--- BEGIN Raw data ---

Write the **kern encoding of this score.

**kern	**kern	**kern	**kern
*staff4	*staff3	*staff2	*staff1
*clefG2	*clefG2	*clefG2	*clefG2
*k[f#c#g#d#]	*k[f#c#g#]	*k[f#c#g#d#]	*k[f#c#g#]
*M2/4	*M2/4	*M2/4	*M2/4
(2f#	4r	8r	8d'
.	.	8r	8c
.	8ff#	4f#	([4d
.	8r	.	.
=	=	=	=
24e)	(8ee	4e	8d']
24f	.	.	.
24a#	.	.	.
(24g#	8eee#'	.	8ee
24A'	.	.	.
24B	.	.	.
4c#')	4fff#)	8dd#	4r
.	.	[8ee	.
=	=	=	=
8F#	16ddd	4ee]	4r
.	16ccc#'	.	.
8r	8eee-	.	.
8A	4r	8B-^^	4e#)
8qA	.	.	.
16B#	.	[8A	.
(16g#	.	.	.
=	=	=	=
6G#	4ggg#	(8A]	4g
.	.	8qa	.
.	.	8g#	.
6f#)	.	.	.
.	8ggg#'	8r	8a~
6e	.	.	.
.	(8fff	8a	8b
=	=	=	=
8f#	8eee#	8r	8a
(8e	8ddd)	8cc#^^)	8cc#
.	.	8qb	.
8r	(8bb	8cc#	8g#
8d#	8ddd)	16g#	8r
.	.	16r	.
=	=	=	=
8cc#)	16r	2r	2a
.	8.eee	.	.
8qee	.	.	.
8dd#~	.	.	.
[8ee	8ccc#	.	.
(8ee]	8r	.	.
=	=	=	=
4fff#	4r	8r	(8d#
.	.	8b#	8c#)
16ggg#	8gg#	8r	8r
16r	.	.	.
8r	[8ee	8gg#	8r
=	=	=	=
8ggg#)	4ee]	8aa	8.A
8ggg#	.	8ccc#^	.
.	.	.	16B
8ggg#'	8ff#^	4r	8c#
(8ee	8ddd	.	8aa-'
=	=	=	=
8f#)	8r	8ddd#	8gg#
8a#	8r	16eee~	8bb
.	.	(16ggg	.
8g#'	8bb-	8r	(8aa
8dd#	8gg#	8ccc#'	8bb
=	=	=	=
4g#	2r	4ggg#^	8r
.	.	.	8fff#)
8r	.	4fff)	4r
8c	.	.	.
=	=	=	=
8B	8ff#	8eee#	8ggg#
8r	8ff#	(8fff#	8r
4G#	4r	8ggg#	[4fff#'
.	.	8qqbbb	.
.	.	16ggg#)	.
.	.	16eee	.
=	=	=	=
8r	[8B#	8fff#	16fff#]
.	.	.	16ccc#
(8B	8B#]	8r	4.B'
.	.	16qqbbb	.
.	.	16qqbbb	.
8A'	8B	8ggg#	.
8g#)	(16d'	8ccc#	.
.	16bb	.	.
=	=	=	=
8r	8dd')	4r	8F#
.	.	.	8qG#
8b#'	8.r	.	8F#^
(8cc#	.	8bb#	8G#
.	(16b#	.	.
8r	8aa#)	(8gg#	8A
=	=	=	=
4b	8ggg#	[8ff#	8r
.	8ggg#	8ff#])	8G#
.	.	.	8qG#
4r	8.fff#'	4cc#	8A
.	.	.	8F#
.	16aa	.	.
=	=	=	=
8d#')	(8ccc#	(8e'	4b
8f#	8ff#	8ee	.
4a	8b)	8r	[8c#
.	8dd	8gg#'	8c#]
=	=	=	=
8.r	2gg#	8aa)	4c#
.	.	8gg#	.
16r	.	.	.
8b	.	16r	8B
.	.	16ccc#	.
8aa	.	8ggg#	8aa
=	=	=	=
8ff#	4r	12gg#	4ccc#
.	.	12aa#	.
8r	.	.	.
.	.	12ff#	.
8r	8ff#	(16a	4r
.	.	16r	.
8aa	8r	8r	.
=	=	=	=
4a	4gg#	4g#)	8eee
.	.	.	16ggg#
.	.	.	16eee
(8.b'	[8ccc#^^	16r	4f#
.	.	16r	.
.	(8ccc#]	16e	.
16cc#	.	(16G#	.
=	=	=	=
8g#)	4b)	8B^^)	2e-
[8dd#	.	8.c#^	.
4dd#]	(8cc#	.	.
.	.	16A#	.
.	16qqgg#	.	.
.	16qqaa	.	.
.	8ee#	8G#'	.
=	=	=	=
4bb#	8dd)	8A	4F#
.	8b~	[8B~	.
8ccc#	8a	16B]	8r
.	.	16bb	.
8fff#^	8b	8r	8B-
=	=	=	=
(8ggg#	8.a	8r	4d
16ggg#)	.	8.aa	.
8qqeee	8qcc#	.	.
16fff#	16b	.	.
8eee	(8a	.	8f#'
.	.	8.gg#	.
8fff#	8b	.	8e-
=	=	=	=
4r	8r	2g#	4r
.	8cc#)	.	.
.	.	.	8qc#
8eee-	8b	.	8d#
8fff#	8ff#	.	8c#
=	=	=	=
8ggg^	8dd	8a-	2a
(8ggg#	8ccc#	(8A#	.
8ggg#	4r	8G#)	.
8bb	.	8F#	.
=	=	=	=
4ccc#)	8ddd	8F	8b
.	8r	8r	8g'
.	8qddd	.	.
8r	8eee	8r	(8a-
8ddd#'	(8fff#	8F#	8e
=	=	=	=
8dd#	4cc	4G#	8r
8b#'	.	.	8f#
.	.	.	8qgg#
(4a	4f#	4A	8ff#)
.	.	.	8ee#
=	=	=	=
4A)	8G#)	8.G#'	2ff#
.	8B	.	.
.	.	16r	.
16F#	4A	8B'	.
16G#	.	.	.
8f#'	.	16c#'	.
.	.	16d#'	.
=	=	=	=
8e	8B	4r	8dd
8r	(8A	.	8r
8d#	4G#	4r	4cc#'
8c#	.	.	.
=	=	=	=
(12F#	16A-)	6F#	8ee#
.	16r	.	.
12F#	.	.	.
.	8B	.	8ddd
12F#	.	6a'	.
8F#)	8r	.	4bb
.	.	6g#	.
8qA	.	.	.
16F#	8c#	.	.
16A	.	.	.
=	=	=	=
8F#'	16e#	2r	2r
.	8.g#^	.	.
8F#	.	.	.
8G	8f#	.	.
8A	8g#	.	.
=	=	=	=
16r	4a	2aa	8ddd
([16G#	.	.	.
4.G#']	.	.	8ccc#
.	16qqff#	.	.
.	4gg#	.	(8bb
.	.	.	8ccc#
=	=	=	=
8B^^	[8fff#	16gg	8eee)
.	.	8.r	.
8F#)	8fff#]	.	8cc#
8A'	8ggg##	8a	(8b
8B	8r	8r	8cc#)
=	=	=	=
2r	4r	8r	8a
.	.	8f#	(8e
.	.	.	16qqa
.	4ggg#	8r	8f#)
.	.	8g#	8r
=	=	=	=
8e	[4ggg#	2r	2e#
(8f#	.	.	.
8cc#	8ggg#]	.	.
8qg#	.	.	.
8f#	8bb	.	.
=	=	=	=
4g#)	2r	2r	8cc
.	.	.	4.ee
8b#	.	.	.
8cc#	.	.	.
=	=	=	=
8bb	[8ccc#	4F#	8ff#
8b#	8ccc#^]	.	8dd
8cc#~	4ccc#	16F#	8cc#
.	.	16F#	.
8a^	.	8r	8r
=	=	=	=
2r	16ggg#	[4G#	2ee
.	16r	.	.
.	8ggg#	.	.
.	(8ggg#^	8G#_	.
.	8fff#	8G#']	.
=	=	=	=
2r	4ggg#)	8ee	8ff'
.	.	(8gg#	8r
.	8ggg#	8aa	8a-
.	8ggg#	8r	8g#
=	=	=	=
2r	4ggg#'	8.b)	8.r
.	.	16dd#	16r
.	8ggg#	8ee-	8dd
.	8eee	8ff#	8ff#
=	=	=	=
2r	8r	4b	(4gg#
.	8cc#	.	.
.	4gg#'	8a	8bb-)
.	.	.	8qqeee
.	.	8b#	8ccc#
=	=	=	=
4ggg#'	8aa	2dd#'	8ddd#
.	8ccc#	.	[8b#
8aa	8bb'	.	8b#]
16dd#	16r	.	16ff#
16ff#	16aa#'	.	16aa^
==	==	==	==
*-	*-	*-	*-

--- END Raw data ---

Gather every line in the rows above that contains the string "kern", matching its case exactly.

• Output
Write the **kern encoding of this score.
**kern	**kern	**kern	**kern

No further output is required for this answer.